### What the exercise asks
Skip every line before the one containing "market20.pdf: [409,59,440,99] ->", then copy that line and the rest of the entries below exactly, through the last line.

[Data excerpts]
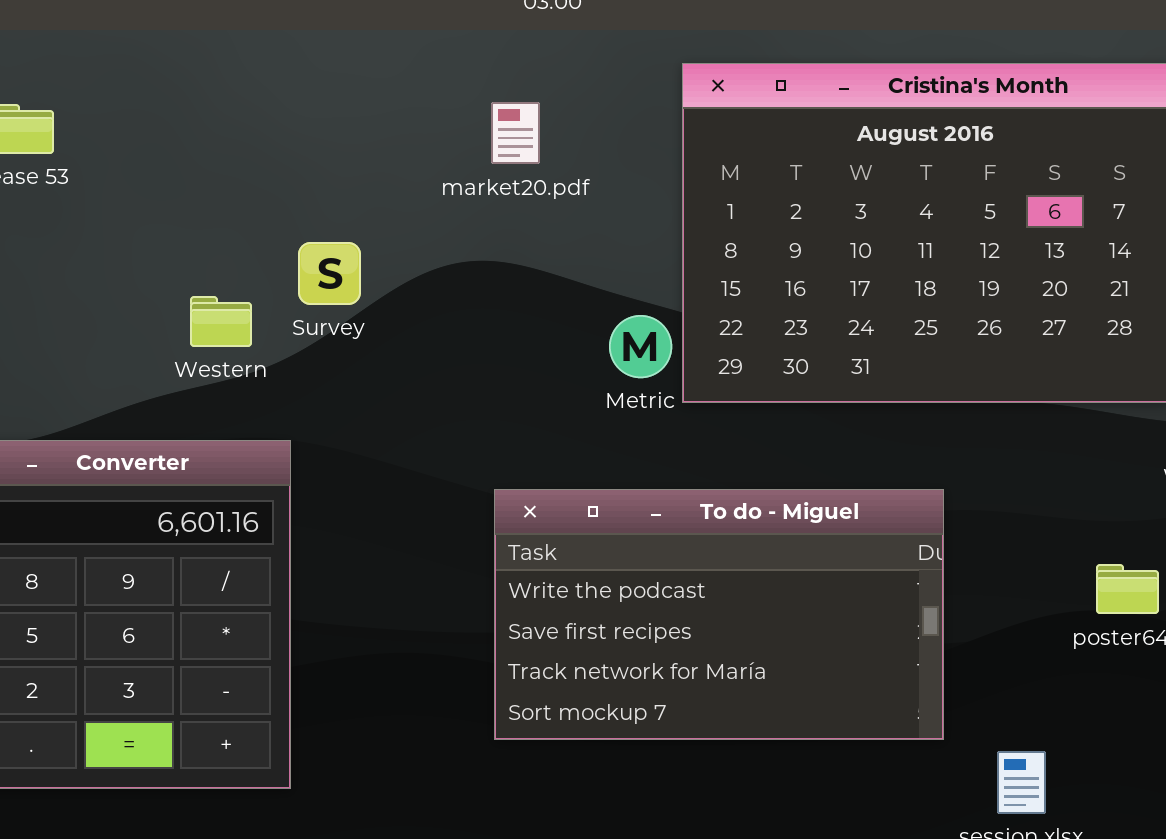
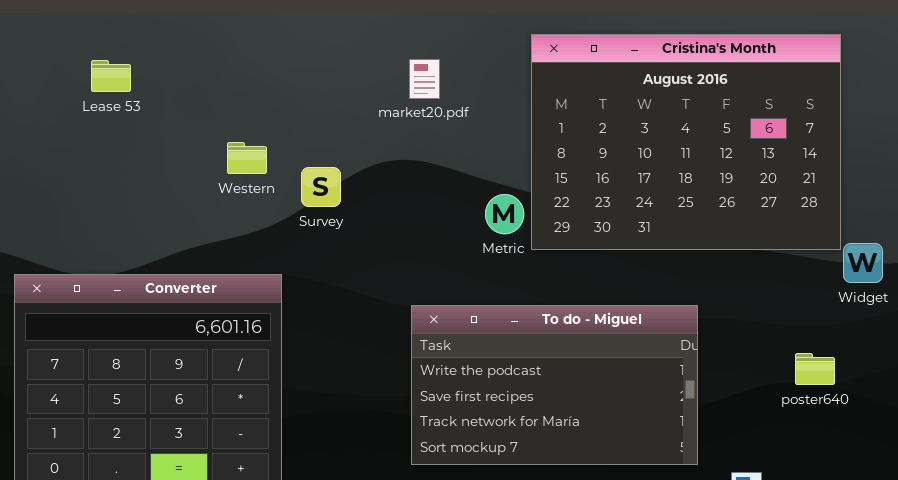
Survey: [298,242,361,305] -> [301,167,341,207], moved
Western: [190,296,252,347] -> [227,142,267,174], moved

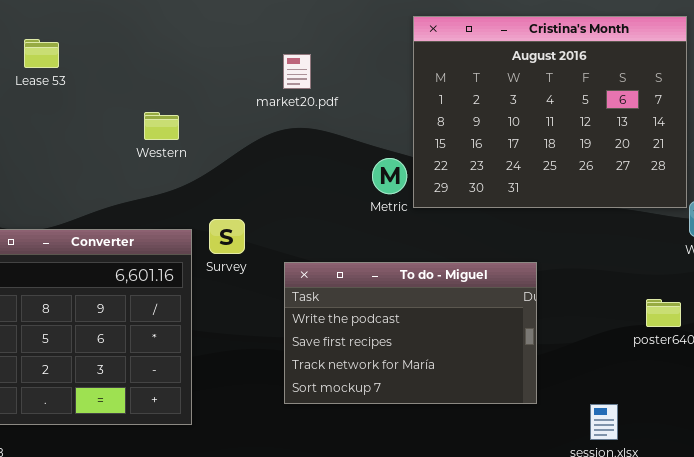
market20.pdf: [409,59,440,99] -> [283,54,311,89], moved
Survey: [301,167,341,207] -> [209,219,245,254], moved
To do - Miguel: [411,305,698,465] -> [284,262,537,404], moved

### Result below
market20.pdf: [409,59,440,99] -> [283,54,311,89], moved
Survey: [301,167,341,207] -> [209,219,245,254], moved
To do - Miguel: [411,305,698,465] -> [284,262,537,404], moved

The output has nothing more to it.